**Activity:** Set down, please, exactly the lines below that run from the line with "MATRIX pin CS: 9 -> 10" to the line with "TFT1 pin DC: 10 -> 9", both lines included.

**Supplied records:**
_ _ _ _ _ _ _

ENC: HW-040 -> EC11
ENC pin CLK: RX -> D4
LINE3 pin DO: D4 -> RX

_ _ _ _ _ _ _

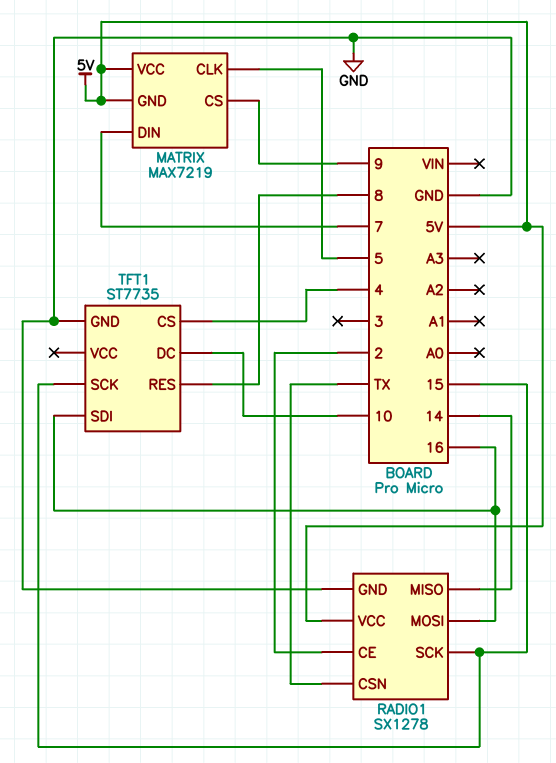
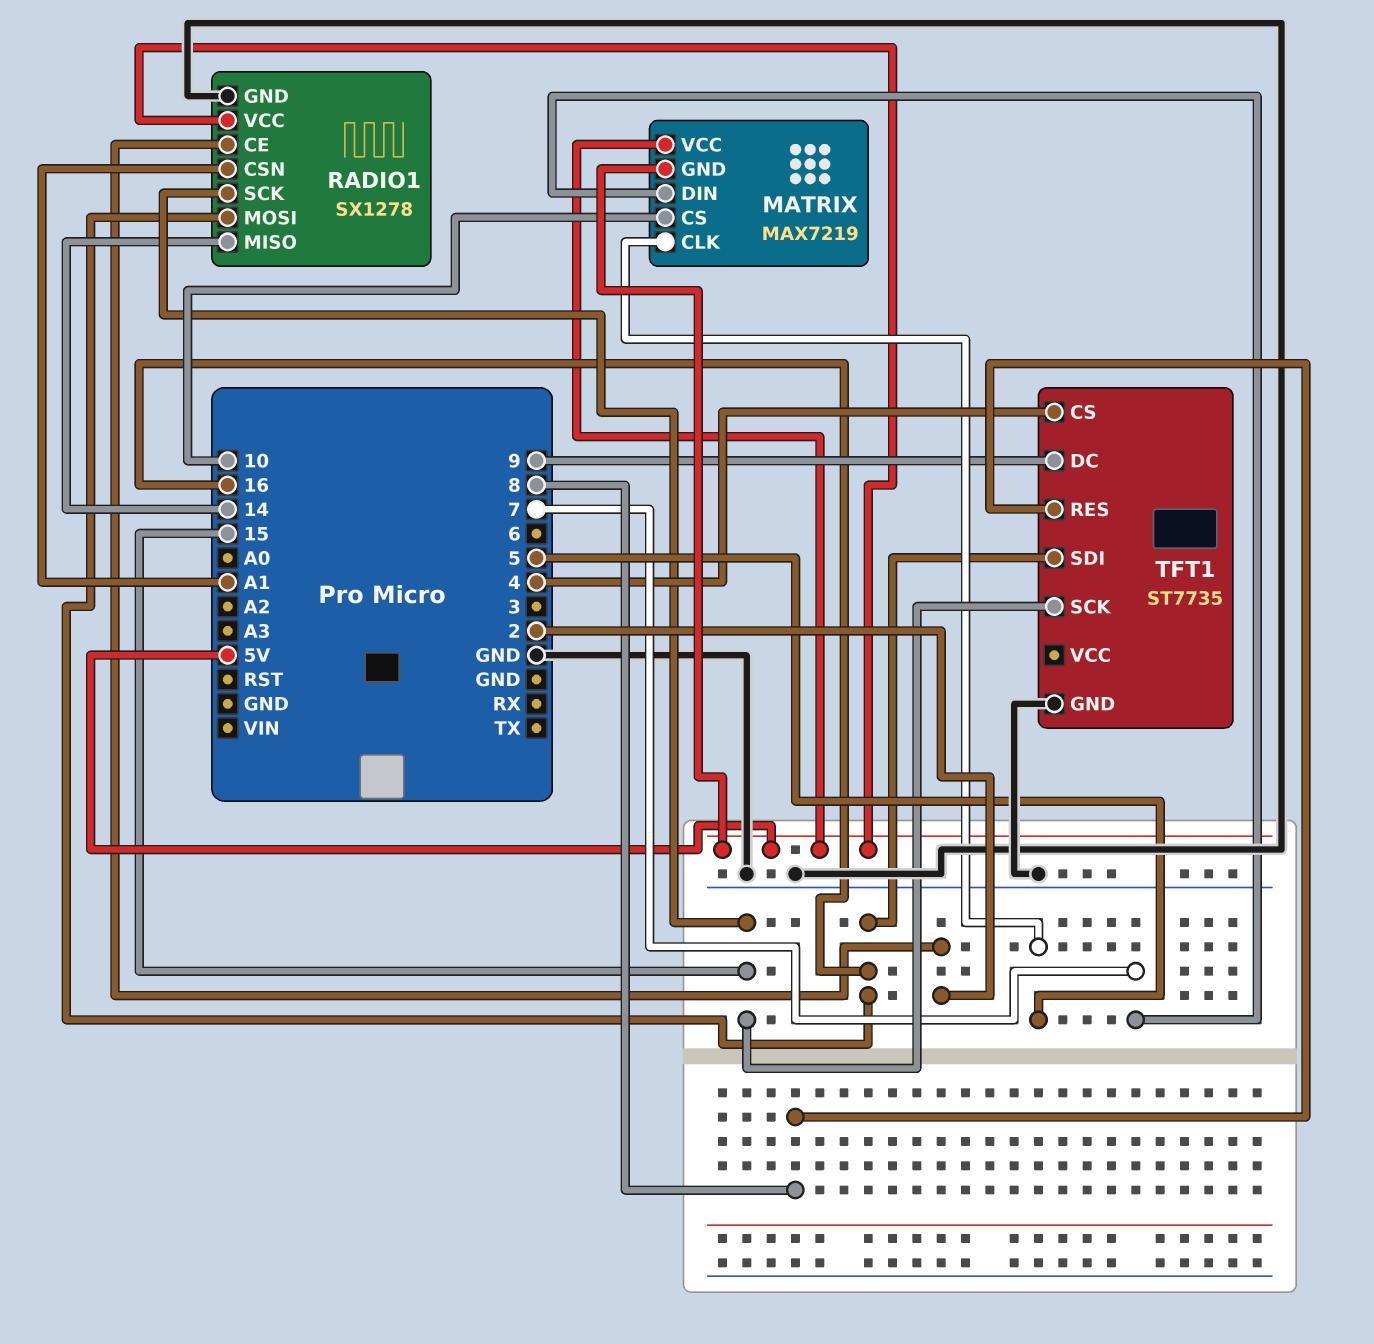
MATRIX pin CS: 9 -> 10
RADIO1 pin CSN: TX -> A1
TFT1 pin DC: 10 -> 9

_ _ _ _ _ _ _

**Result of this exercise:**
MATRIX pin CS: 9 -> 10
RADIO1 pin CSN: TX -> A1
TFT1 pin DC: 10 -> 9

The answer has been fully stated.